Directions for this task: Beneath this line sits some data. Return only its lines from the one holding "purple vase: 0 -> 3" through the one holding "white hat: 4 -> 2", inclusive, exactly, with the images removed.

Data under study:
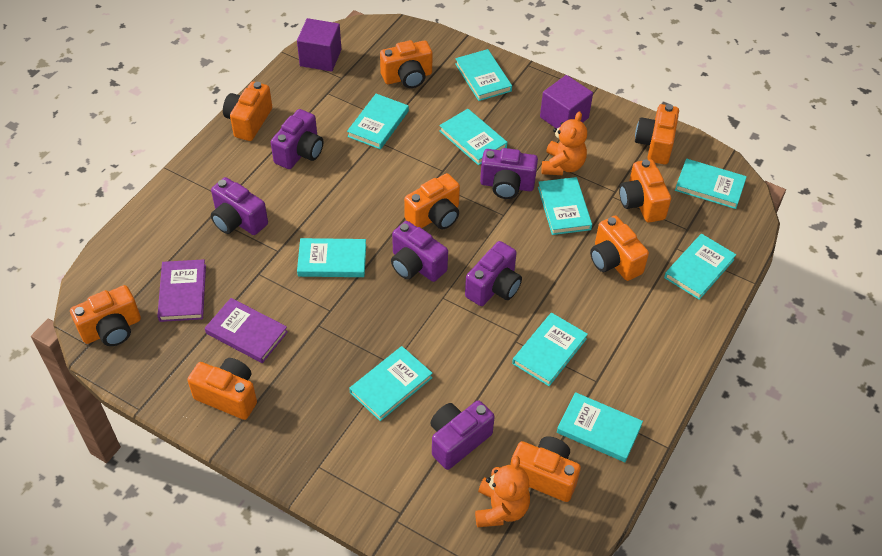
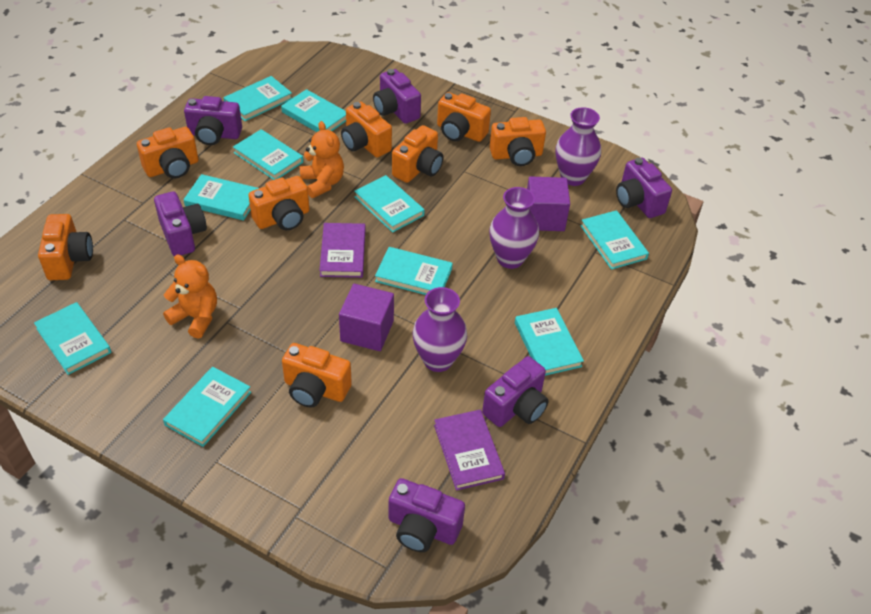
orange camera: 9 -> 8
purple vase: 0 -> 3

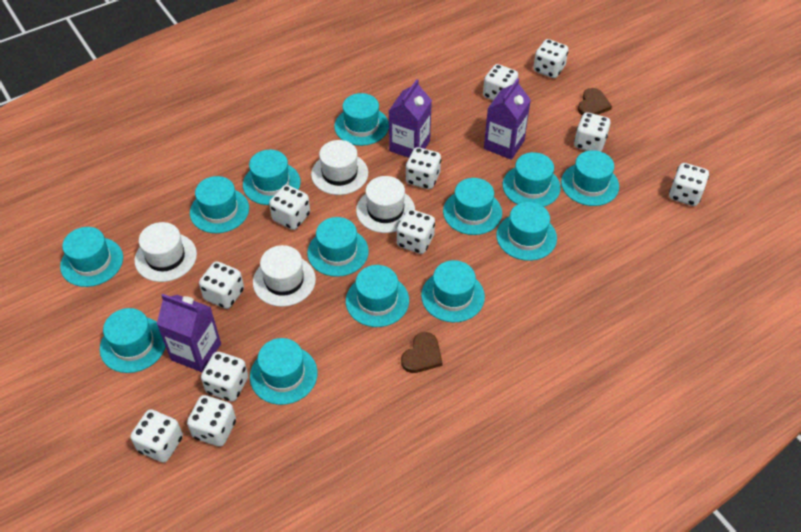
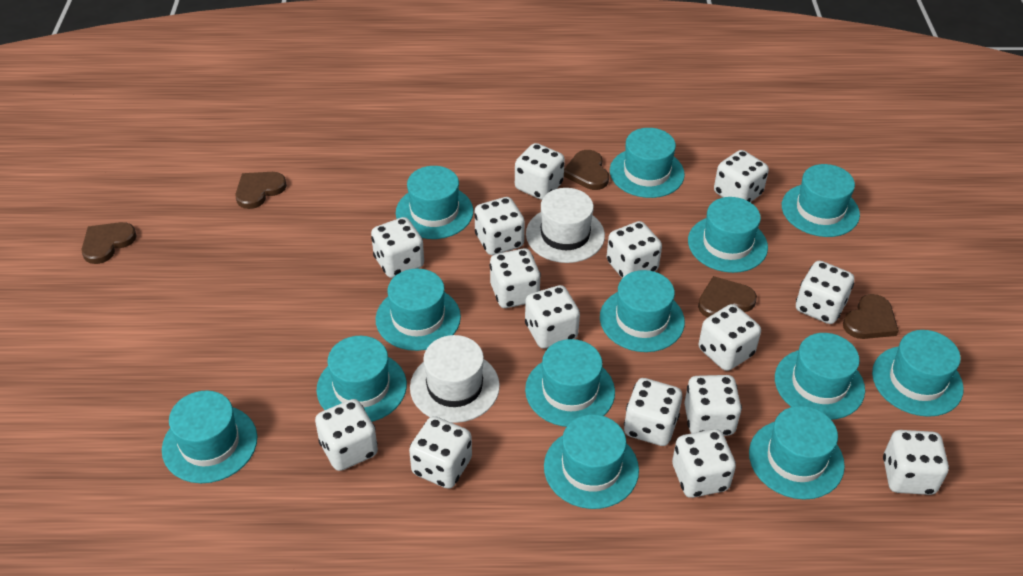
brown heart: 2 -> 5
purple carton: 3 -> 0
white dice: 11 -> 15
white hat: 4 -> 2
* * *
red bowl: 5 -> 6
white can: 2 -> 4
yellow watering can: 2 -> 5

Exercise answer:
purple vase: 0 -> 3

brown heart: 2 -> 5
purple carton: 3 -> 0
white dice: 11 -> 15
white hat: 4 -> 2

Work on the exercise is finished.